* [Short task]: Please quote the material from the line containing "Question: Estimate the" through the line containing "(B) rotated downward", word for word, including both of those lines.

* [The records]:

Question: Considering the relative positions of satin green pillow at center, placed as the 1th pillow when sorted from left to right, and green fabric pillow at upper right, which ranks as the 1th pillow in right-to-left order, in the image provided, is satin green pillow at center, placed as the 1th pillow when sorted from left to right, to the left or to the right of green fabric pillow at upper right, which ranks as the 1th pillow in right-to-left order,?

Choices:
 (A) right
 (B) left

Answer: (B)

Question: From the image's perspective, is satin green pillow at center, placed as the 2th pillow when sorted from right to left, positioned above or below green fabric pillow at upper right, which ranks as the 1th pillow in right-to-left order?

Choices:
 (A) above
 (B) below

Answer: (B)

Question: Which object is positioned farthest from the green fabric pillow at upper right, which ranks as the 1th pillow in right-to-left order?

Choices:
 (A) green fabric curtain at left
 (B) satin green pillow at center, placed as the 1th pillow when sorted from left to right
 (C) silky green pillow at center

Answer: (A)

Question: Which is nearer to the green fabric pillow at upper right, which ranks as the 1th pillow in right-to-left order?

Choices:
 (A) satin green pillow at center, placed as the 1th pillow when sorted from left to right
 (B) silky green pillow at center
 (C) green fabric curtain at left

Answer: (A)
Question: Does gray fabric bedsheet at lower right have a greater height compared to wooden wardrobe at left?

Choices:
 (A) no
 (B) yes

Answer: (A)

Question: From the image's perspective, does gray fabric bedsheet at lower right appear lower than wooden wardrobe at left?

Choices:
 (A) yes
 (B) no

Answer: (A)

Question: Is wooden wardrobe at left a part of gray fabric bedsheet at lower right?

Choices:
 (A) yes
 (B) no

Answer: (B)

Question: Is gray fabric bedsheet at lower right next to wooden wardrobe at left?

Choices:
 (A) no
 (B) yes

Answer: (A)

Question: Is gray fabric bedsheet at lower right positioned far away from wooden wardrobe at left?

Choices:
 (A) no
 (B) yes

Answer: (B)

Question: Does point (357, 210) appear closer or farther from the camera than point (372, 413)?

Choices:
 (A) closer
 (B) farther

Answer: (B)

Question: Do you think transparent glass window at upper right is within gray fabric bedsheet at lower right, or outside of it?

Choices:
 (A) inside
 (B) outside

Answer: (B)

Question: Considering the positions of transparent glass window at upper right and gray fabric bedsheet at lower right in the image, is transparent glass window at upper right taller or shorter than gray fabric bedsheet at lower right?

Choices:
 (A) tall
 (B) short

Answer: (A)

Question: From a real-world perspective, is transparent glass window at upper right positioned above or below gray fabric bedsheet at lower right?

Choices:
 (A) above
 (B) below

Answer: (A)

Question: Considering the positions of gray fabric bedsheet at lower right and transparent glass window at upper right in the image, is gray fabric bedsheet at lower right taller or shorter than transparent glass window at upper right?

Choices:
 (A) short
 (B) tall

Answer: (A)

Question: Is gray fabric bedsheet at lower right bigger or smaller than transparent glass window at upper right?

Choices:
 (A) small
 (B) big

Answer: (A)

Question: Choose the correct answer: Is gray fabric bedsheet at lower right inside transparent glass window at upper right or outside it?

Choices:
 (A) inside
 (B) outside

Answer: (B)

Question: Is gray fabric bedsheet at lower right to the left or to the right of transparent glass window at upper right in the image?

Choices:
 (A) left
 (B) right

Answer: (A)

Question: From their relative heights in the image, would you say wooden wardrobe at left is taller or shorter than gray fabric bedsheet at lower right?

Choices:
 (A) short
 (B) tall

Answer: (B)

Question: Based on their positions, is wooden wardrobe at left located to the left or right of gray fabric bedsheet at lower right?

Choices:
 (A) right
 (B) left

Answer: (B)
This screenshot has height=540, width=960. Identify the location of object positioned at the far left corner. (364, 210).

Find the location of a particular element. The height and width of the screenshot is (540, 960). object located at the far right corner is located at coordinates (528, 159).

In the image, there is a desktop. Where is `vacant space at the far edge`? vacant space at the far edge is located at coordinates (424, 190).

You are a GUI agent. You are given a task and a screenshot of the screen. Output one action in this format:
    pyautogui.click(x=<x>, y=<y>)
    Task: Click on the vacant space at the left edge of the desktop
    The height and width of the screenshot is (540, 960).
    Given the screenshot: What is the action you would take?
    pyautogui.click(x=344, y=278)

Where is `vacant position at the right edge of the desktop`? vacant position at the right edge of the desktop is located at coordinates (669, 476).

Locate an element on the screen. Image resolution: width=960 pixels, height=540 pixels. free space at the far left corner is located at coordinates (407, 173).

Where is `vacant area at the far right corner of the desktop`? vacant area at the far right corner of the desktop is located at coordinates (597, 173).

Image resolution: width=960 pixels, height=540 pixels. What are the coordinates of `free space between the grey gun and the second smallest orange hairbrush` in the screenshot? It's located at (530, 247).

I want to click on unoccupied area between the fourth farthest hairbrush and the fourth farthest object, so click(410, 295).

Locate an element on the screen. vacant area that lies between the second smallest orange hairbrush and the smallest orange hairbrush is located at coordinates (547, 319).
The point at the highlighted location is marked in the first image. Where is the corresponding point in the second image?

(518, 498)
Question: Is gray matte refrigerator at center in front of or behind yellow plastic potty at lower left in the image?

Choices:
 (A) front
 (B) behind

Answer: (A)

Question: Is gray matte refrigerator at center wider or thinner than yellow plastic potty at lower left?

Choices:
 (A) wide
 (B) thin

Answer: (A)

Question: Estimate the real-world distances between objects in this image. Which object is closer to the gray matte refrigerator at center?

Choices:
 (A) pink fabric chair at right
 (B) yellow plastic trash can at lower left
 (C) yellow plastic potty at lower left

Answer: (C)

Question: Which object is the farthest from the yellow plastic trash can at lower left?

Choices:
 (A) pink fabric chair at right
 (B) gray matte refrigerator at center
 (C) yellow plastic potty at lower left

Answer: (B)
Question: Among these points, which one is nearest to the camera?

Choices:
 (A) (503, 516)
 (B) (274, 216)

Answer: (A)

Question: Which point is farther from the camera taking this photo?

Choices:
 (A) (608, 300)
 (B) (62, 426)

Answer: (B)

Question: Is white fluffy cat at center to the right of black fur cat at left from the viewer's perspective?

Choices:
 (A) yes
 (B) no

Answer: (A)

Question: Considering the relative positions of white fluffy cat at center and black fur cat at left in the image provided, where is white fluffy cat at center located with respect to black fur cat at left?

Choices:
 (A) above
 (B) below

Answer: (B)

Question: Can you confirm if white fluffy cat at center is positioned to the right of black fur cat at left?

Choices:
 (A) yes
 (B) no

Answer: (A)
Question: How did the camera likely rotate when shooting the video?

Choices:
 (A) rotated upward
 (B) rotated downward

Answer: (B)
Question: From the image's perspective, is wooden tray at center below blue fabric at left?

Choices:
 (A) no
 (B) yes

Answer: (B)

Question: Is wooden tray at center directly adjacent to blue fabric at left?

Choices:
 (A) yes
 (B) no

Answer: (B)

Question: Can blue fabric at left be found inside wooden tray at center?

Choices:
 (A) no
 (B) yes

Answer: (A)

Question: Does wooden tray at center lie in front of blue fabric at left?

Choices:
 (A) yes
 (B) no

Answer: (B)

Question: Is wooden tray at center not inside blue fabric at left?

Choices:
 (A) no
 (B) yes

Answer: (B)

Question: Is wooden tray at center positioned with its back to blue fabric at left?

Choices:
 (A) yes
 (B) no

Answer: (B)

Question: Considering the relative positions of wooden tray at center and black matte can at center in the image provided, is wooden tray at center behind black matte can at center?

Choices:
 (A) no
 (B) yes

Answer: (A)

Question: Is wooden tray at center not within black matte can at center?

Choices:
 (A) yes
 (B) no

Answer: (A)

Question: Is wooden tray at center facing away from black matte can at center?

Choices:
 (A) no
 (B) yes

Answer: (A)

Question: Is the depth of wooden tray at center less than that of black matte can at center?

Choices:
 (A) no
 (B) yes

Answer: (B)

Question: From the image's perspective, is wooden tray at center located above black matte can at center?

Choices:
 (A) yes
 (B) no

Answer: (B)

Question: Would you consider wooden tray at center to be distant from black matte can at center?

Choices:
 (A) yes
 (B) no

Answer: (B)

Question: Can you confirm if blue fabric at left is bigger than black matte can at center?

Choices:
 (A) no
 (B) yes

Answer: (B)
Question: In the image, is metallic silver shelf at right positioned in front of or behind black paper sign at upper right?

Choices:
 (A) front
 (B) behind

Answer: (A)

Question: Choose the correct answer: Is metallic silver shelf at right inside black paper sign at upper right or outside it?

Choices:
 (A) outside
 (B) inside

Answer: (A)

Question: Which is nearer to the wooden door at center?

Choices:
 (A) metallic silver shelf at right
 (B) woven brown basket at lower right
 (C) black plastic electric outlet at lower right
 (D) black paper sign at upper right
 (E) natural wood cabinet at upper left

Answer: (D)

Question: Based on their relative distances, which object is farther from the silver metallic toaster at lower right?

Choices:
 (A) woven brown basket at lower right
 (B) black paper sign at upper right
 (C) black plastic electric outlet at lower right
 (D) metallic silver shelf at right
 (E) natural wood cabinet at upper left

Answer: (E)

* [Result of the exercise]:
Question: Estimate the real-world distances between objects in this image. Which object is closer to the gray matte refrigerator at center?

Choices:
 (A) pink fabric chair at right
 (B) yellow plastic trash can at lower left
 (C) yellow plastic potty at lower left

Answer: (C)

Question: Which object is the farthest from the yellow plastic trash can at lower left?

Choices:
 (A) pink fabric chair at right
 (B) gray matte refrigerator at center
 (C) yellow plastic potty at lower left

Answer: (B)
Question: Among these points, which one is nearest to the camera?

Choices:
 (A) (503, 516)
 (B) (274, 216)

Answer: (A)

Question: Which point is farther from the camera taking this photo?

Choices:
 (A) (608, 300)
 (B) (62, 426)

Answer: (B)

Question: Is white fluffy cat at center to the right of black fur cat at left from the viewer's perspective?

Choices:
 (A) yes
 (B) no

Answer: (A)

Question: Considering the relative positions of white fluffy cat at center and black fur cat at left in the image provided, where is white fluffy cat at center located with respect to black fur cat at left?

Choices:
 (A) above
 (B) below

Answer: (B)

Question: Can you confirm if white fluffy cat at center is positioned to the right of black fur cat at left?

Choices:
 (A) yes
 (B) no

Answer: (A)
Question: How did the camera likely rotate when shooting the video?

Choices:
 (A) rotated upward
 (B) rotated downward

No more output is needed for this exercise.